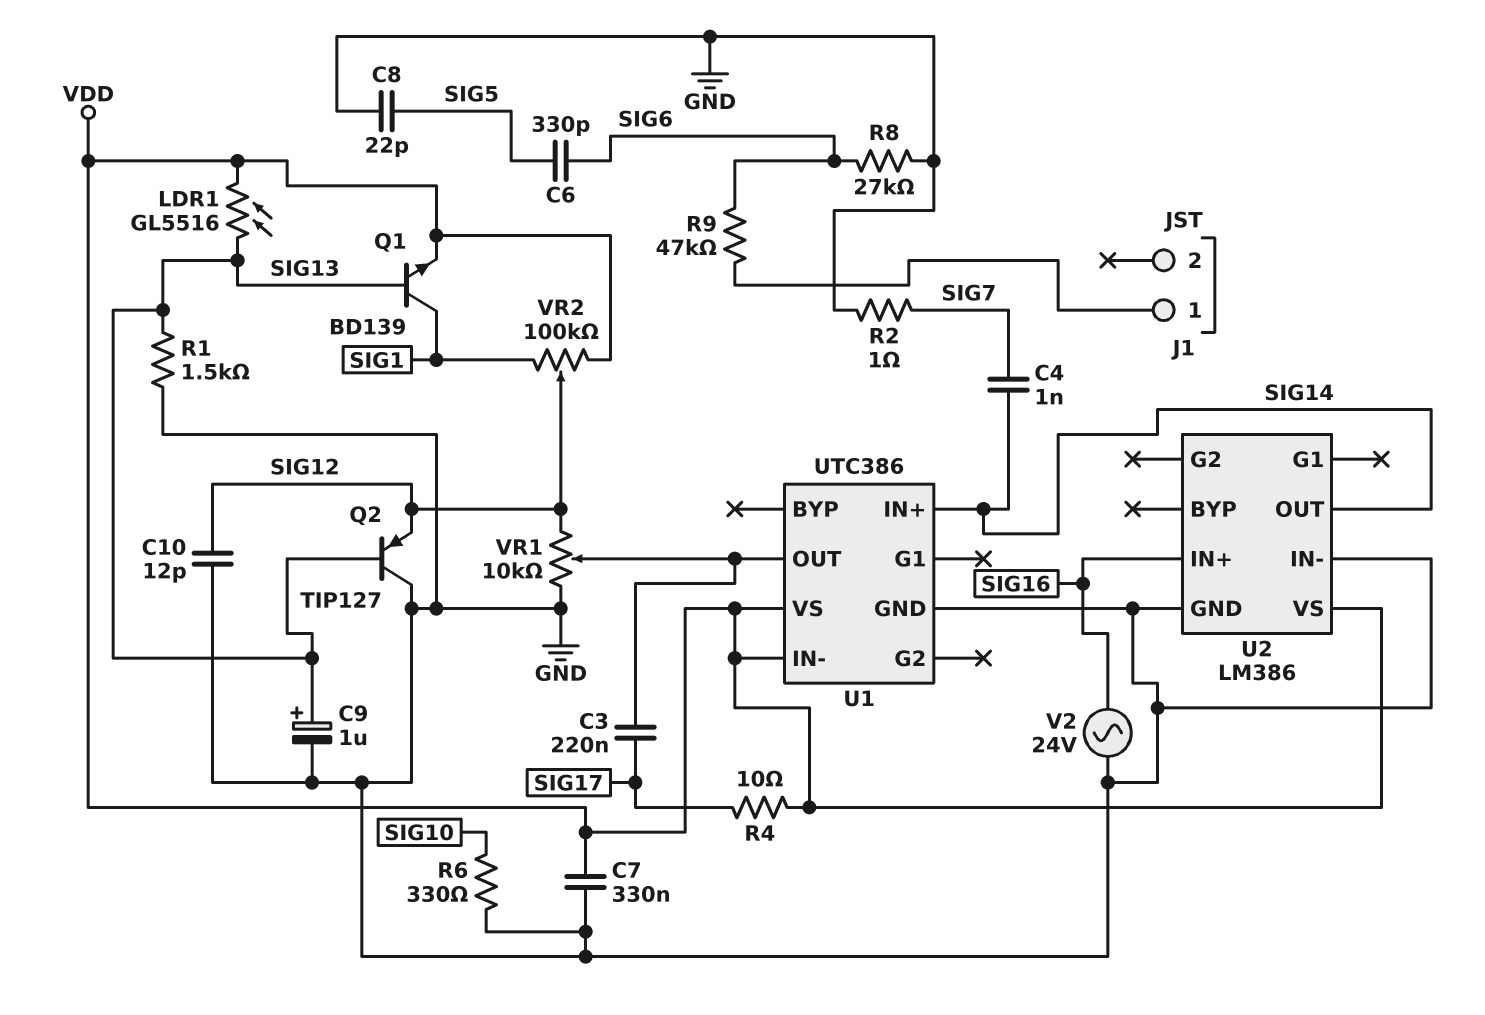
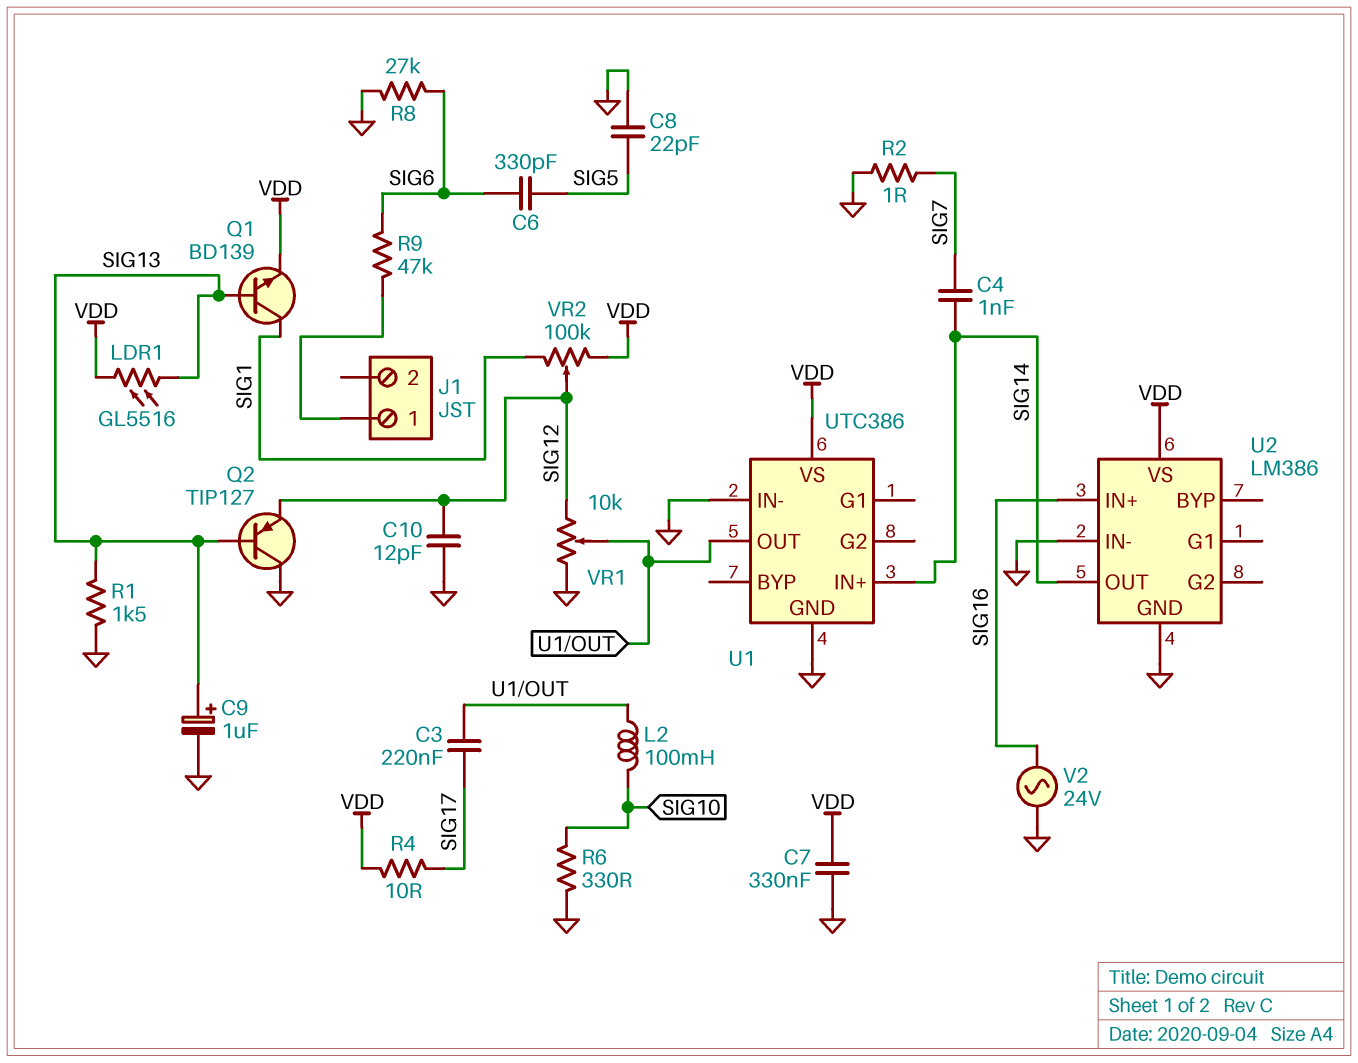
L2: none -> 100mH (SIG10, U1/OUT)
U1 pin IN-: VDD -> GND

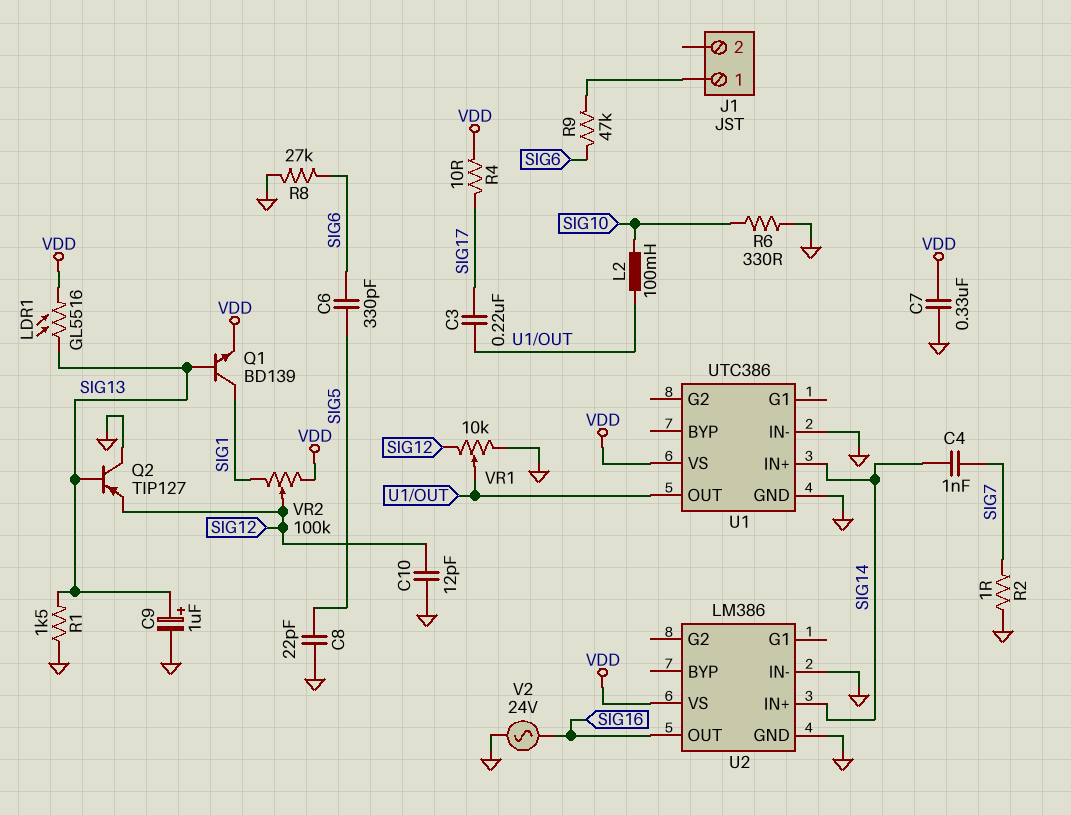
U2 pin IN+: SIG16 -> SIG14
U2 pin OUT: SIG14 -> SIG16

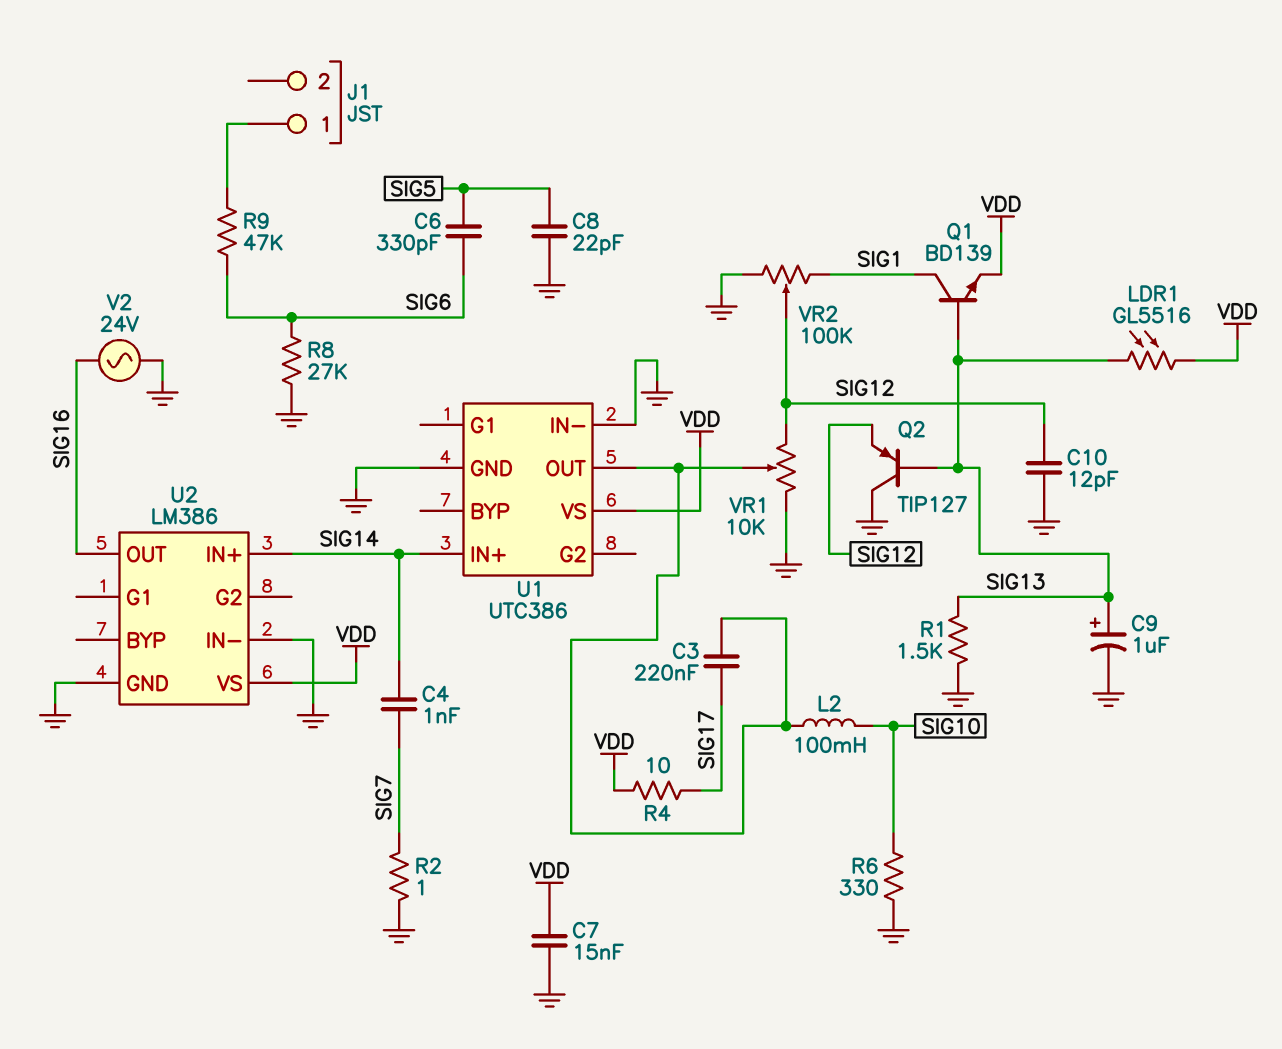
C7: 330nF (GND, VDD) -> 15nF (GND, VDD)
VR2: 100k (SIG1, VDD, wiper SIG12) -> 100k (GND, SIG1, wiper SIG12)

□ □ □ □

Leave out the pictures and print each record exactly as it stands.

L2: none -> 100mH (SIG10, U1/OUT)
U1 pin IN-: VDD -> GND

U2 pin IN+: SIG16 -> SIG14
U2 pin OUT: SIG14 -> SIG16

C7: 330nF (GND, VDD) -> 15nF (GND, VDD)
VR2: 100k (SIG1, VDD, wiper SIG12) -> 100k (GND, SIG1, wiper SIG12)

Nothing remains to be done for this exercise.